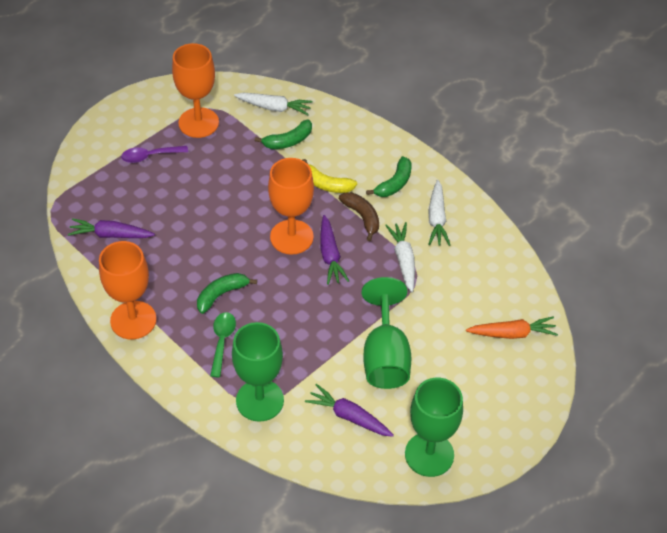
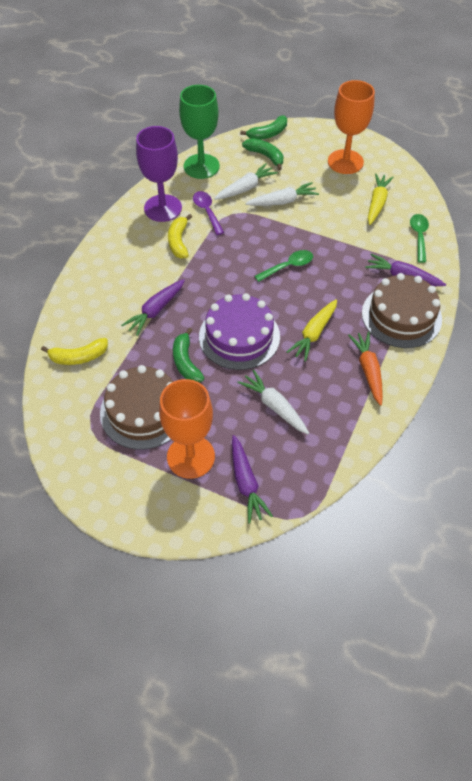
brown banana: 1 -> 0
brown cake: 0 -> 2
green goblet: 3 -> 1
green spoon: 1 -> 2
orange goblet: 3 -> 2
purple cake: 0 -> 1
purple goblet: 0 -> 1
yellow banana: 1 -> 2
yellow carrot: 0 -> 2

########################################

Problem: Please transcribe every entry above exactly, leaving out any pictures.

Solution:
brown banana: 1 -> 0
brown cake: 0 -> 2
green goblet: 3 -> 1
green spoon: 1 -> 2
orange goblet: 3 -> 2
purple cake: 0 -> 1
purple goblet: 0 -> 1
yellow banana: 1 -> 2
yellow carrot: 0 -> 2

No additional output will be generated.